WHAT IS REQUIRED
Output each line from the one that contains "pink boat: 0 -> 1" to the final line of the data below, exactly, and include nothing else.

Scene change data
§ §

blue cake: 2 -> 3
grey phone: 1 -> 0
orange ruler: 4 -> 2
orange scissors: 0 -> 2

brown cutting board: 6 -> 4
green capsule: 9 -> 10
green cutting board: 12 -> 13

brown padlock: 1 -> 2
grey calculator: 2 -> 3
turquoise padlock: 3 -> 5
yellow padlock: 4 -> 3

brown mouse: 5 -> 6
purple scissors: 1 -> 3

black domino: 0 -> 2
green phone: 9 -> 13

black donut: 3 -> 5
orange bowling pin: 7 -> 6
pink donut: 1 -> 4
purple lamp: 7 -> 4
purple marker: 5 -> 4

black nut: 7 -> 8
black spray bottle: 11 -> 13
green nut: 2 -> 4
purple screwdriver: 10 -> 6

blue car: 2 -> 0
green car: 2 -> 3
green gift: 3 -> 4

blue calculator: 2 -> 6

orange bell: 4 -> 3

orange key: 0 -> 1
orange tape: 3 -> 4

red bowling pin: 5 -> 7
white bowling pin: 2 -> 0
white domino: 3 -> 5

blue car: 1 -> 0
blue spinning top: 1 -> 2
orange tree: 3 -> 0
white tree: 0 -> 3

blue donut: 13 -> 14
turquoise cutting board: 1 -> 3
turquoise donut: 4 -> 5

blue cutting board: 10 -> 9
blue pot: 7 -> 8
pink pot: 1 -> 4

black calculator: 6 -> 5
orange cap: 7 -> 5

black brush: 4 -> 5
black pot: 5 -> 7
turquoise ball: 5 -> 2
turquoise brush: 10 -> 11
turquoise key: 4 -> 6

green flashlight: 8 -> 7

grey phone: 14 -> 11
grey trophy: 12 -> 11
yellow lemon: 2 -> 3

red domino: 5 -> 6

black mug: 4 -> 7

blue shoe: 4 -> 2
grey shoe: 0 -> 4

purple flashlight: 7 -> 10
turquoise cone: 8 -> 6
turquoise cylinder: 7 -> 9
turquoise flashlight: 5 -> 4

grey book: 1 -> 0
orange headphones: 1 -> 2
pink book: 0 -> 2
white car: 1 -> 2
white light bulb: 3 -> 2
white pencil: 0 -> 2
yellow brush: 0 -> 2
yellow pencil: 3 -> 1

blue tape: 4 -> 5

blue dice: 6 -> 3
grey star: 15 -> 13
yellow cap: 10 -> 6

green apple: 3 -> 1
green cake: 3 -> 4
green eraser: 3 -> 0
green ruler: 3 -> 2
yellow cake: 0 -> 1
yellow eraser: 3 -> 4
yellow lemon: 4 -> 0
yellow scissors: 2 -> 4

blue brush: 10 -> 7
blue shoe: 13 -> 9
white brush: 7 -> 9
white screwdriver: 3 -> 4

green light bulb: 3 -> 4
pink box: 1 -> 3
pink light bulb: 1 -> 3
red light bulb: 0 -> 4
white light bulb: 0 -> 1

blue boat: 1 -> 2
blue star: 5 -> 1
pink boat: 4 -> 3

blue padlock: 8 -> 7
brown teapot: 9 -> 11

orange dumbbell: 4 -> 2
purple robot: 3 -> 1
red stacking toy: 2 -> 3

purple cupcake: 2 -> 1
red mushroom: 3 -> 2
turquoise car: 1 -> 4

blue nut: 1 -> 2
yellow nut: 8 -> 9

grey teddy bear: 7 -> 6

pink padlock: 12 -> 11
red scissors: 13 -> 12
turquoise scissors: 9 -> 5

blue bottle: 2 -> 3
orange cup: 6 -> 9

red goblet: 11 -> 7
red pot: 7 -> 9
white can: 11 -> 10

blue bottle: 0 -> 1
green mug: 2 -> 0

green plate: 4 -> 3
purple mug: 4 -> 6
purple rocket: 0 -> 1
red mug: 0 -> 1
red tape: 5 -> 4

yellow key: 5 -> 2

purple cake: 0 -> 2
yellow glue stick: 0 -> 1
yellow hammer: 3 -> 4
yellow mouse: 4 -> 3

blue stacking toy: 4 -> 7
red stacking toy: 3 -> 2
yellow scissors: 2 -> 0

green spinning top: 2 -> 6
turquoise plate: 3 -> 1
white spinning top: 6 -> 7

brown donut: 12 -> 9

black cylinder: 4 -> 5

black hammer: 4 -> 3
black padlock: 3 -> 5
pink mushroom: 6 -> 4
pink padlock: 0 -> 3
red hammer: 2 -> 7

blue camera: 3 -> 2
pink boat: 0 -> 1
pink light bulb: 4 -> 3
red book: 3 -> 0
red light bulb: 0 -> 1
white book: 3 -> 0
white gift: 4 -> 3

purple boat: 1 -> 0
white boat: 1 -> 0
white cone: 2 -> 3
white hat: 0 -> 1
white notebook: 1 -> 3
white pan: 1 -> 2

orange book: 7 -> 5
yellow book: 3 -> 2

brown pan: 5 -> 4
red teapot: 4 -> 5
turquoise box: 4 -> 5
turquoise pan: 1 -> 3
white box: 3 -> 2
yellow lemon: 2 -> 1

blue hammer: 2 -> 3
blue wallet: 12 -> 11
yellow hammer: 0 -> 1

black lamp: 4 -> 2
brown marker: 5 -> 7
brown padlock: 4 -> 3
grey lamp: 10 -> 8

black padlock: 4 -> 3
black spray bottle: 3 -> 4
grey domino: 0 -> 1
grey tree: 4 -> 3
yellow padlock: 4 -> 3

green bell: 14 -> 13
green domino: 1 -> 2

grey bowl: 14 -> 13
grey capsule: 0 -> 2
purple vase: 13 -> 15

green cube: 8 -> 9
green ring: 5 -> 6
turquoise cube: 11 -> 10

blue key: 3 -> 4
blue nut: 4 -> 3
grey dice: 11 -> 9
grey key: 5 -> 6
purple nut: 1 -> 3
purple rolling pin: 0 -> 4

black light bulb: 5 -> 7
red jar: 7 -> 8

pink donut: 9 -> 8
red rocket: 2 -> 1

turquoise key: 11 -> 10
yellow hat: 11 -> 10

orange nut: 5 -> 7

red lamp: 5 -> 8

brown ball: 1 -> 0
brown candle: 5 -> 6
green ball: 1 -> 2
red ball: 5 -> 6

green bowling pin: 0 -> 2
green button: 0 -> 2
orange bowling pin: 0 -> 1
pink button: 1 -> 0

§ §

RESULT BELOW
pink boat: 0 -> 1
pink light bulb: 4 -> 3
red book: 3 -> 0
red light bulb: 0 -> 1
white book: 3 -> 0
white gift: 4 -> 3

purple boat: 1 -> 0
white boat: 1 -> 0
white cone: 2 -> 3
white hat: 0 -> 1
white notebook: 1 -> 3
white pan: 1 -> 2

orange book: 7 -> 5
yellow book: 3 -> 2

brown pan: 5 -> 4
red teapot: 4 -> 5
turquoise box: 4 -> 5
turquoise pan: 1 -> 3
white box: 3 -> 2
yellow lemon: 2 -> 1

blue hammer: 2 -> 3
blue wallet: 12 -> 11
yellow hammer: 0 -> 1

black lamp: 4 -> 2
brown marker: 5 -> 7
brown padlock: 4 -> 3
grey lamp: 10 -> 8

black padlock: 4 -> 3
black spray bottle: 3 -> 4
grey domino: 0 -> 1
grey tree: 4 -> 3
yellow padlock: 4 -> 3

green bell: 14 -> 13
green domino: 1 -> 2

grey bowl: 14 -> 13
grey capsule: 0 -> 2
purple vase: 13 -> 15

green cube: 8 -> 9
green ring: 5 -> 6
turquoise cube: 11 -> 10

blue key: 3 -> 4
blue nut: 4 -> 3
grey dice: 11 -> 9
grey key: 5 -> 6
purple nut: 1 -> 3
purple rolling pin: 0 -> 4

black light bulb: 5 -> 7
red jar: 7 -> 8

pink donut: 9 -> 8
red rocket: 2 -> 1

turquoise key: 11 -> 10
yellow hat: 11 -> 10

orange nut: 5 -> 7

red lamp: 5 -> 8

brown ball: 1 -> 0
brown candle: 5 -> 6
green ball: 1 -> 2
red ball: 5 -> 6

green bowling pin: 0 -> 2
green button: 0 -> 2
orange bowling pin: 0 -> 1
pink button: 1 -> 0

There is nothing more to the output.